What to produce:
Please reproduce all the data exactly as written and omit the pictures.

Listed entries:
__________
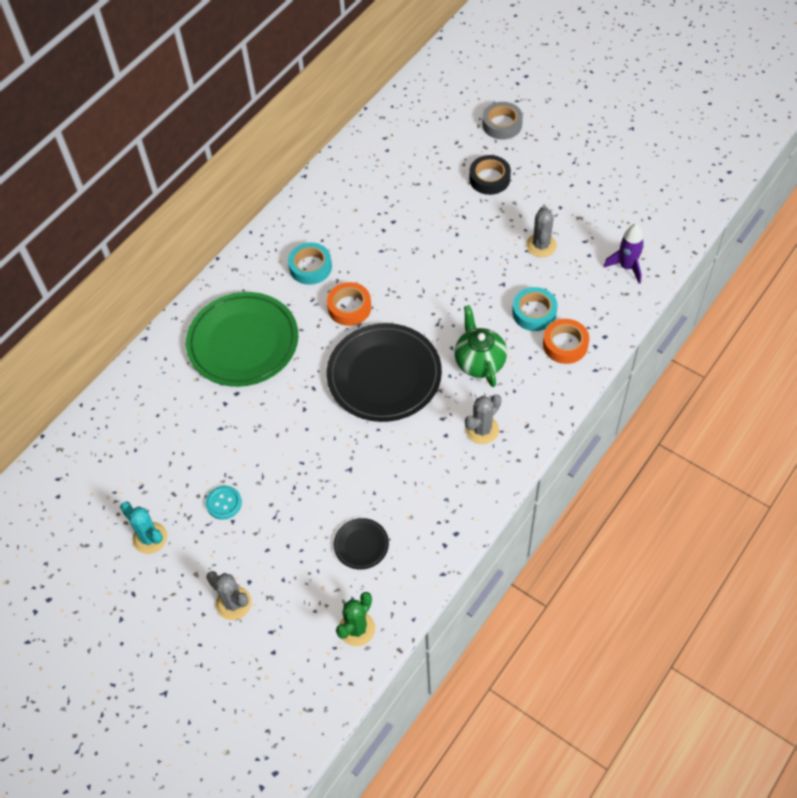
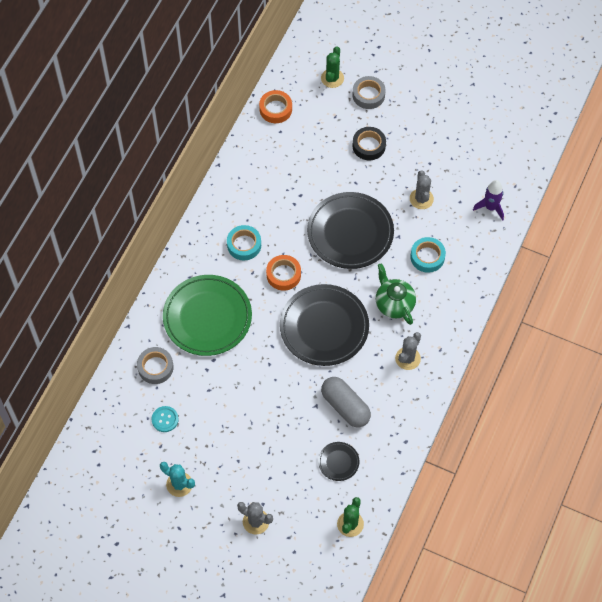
camera: 15 degrees left, 5 degrees up
(163, 391) = (155, 367): none -> grey tape
(224, 503) = (228, 448): turquoise button -> turquoise button (165, 419)
(387, 476) = (345, 406): none -> grey capsule
(443, 271) = (350, 233): none -> black plate
(463, 102) = (332, 78): none -> green cactus
(565, 345) = (456, 280): orange tape -> orange tape (275, 109)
__________
Exercise answer:
camera: 15 degrees left, 5 degrees up
(163, 391) = (155, 367): none -> grey tape
(224, 503) = (228, 448): turquoise button -> turquoise button (165, 419)
(387, 476) = (345, 406): none -> grey capsule
(443, 271) = (350, 233): none -> black plate
(463, 102) = (332, 78): none -> green cactus
(565, 345) = (456, 280): orange tape -> orange tape (275, 109)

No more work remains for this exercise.